>>>>>

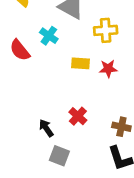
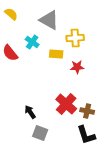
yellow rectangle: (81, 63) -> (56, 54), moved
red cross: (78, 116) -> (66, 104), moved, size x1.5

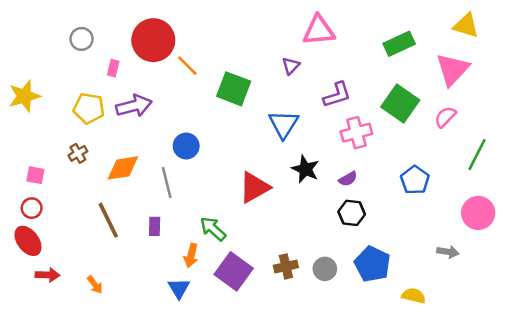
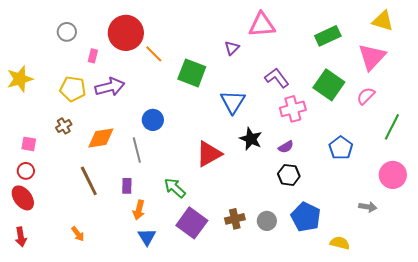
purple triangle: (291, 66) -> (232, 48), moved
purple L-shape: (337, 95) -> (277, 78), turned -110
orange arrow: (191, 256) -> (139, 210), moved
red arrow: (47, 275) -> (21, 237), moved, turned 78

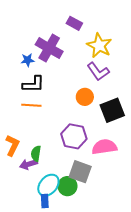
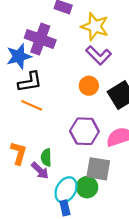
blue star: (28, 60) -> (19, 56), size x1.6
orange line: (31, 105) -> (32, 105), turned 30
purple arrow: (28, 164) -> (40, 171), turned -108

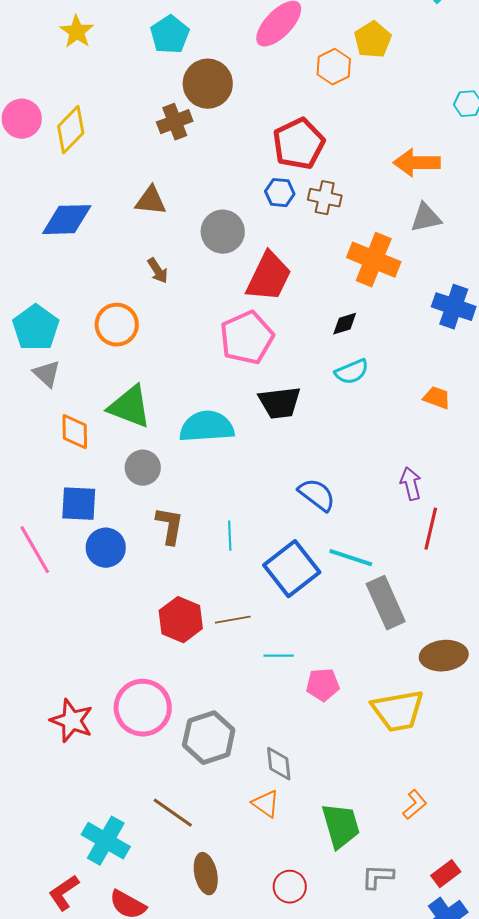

<<<<<

**WORK TASK**
Show the lines from the data above that contain the string "arrow".

**TASK ANSWER**
orange arrow: (191, 256) -> (139, 210), moved
red arrow: (47, 275) -> (21, 237), moved, turned 78
purple arrow: (28, 164) -> (40, 171), turned -108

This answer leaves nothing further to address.